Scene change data
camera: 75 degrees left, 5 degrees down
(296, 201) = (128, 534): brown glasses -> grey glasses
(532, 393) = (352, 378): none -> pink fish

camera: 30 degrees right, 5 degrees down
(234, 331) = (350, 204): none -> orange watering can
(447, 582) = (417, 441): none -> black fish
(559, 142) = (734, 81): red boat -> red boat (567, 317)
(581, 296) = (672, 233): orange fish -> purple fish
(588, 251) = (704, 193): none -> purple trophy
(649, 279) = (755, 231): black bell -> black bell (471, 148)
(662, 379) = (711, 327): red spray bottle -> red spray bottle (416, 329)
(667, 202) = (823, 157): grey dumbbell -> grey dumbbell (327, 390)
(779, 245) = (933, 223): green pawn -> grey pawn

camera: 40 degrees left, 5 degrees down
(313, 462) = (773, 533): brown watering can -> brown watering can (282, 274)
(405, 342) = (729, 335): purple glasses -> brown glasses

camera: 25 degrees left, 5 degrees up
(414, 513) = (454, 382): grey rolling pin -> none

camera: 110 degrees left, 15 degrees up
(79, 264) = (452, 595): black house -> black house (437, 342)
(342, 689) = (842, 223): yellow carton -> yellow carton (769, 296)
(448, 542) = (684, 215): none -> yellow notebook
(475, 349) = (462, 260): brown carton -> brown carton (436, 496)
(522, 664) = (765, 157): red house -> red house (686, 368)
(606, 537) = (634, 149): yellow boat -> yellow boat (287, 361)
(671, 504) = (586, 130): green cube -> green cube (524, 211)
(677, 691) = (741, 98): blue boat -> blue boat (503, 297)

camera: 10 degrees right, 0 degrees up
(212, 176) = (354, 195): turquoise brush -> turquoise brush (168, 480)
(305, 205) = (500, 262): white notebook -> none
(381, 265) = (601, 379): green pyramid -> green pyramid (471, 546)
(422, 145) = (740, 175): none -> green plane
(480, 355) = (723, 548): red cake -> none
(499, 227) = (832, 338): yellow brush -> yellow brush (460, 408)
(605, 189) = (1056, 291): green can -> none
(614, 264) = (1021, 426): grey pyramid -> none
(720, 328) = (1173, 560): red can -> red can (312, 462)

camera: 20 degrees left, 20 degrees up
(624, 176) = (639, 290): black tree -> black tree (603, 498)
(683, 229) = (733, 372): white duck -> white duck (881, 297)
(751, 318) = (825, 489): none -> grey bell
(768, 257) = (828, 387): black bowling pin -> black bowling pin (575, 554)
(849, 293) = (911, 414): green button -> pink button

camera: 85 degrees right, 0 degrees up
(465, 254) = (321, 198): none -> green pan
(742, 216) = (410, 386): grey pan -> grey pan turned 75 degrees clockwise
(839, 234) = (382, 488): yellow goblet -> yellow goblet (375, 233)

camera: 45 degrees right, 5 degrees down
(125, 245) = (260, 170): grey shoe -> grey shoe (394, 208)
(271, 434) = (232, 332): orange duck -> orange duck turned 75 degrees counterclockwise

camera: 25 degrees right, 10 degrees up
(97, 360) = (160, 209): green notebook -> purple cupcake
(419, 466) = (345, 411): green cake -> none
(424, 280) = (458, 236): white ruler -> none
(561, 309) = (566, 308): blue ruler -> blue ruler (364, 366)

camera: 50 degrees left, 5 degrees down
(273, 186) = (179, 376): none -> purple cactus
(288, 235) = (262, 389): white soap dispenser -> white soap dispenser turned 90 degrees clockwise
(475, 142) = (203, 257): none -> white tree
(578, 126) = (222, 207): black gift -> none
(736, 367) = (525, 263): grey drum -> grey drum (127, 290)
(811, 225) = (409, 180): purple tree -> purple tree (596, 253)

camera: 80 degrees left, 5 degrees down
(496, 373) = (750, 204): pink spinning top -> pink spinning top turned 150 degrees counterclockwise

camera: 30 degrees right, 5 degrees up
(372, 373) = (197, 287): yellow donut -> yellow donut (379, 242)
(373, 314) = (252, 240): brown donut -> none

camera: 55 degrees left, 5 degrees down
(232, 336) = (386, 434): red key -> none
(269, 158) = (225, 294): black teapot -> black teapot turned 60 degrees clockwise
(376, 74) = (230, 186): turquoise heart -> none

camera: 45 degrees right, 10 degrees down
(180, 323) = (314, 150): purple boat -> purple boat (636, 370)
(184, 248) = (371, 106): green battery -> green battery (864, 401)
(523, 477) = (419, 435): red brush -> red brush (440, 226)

▶ _What to work on_
Looking at the data above, work out how many lines contain "fish" and answer with the figure only.

▶ _The answer_
3